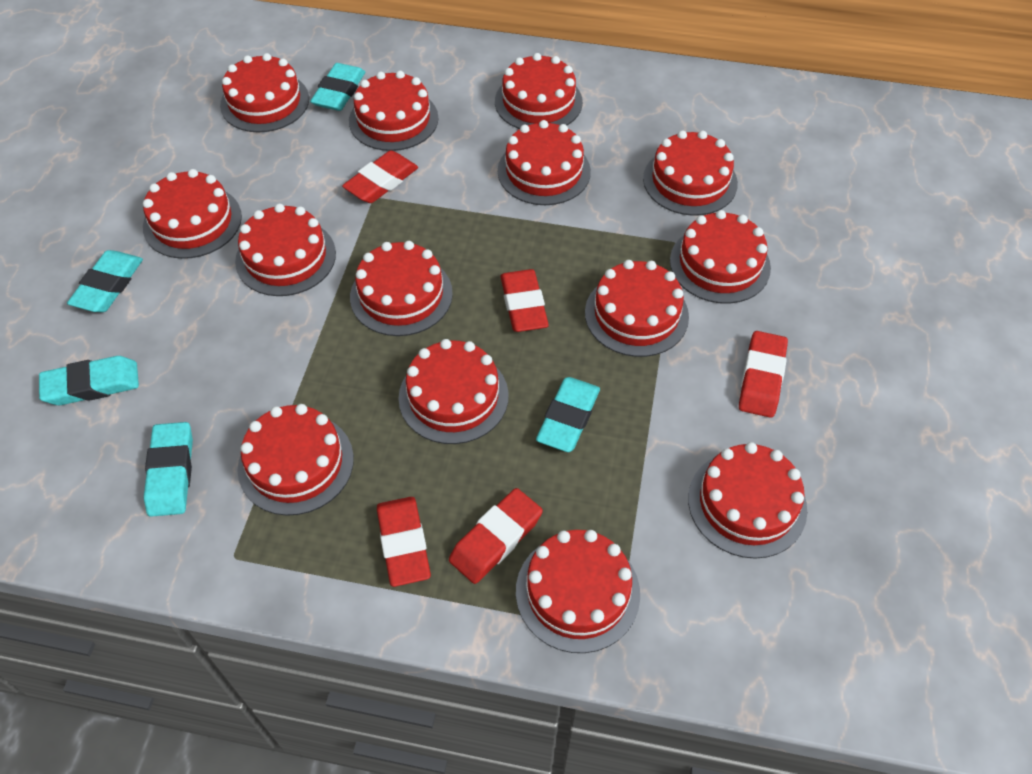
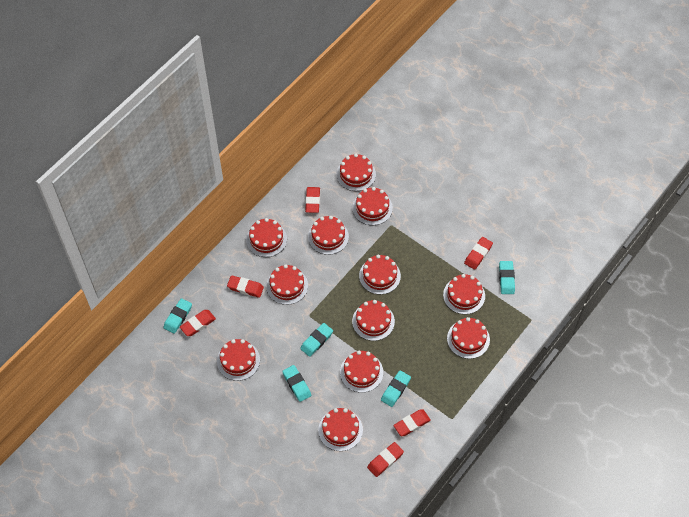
red cake: 14 -> 12
red eraser: 5 -> 6

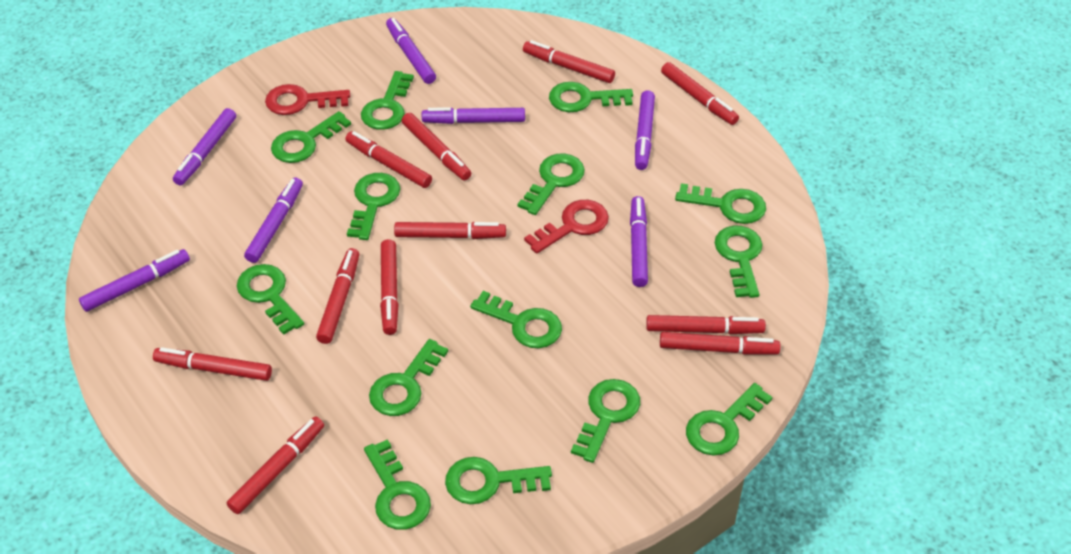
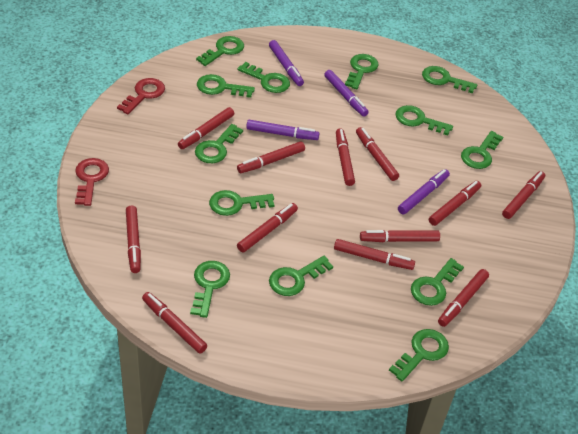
green key: 14 -> 13
purple marker: 7 -> 4
red marker: 11 -> 12

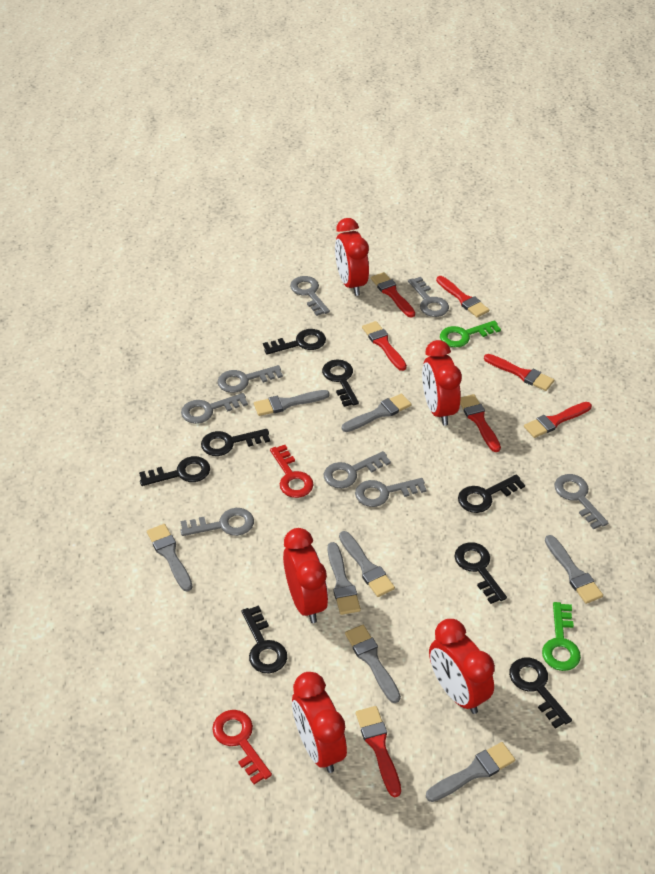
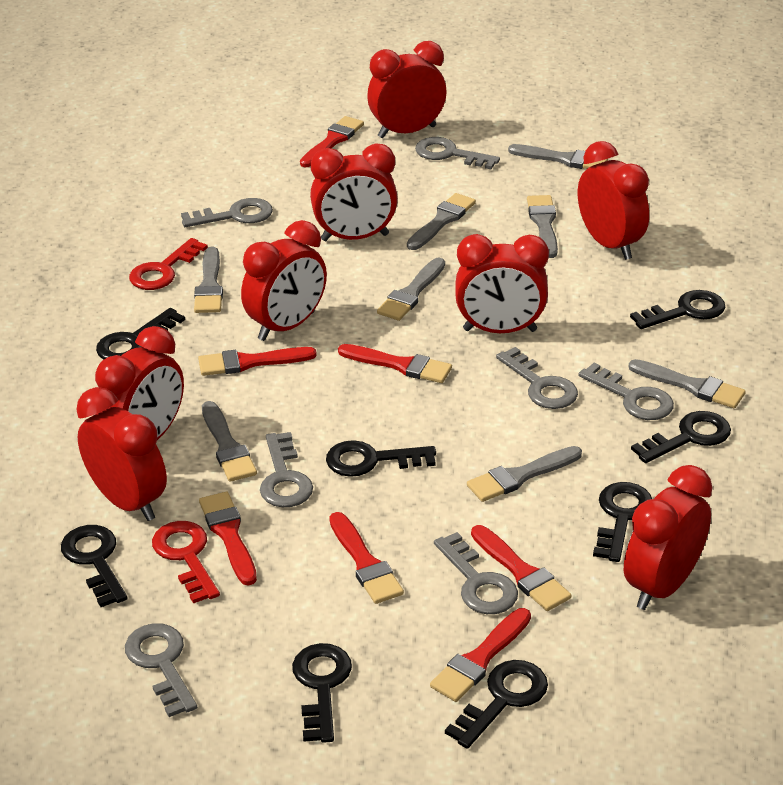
green key: 2 -> 0
grey key: 8 -> 7
red clock: 5 -> 8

========================================

▸ Prompt: Output all of the data exactly as it stands, minus any images.

▸ Solution to the exercise:
red cake: 14 -> 12
red eraser: 5 -> 6

green key: 14 -> 13
purple marker: 7 -> 4
red marker: 11 -> 12

green key: 2 -> 0
grey key: 8 -> 7
red clock: 5 -> 8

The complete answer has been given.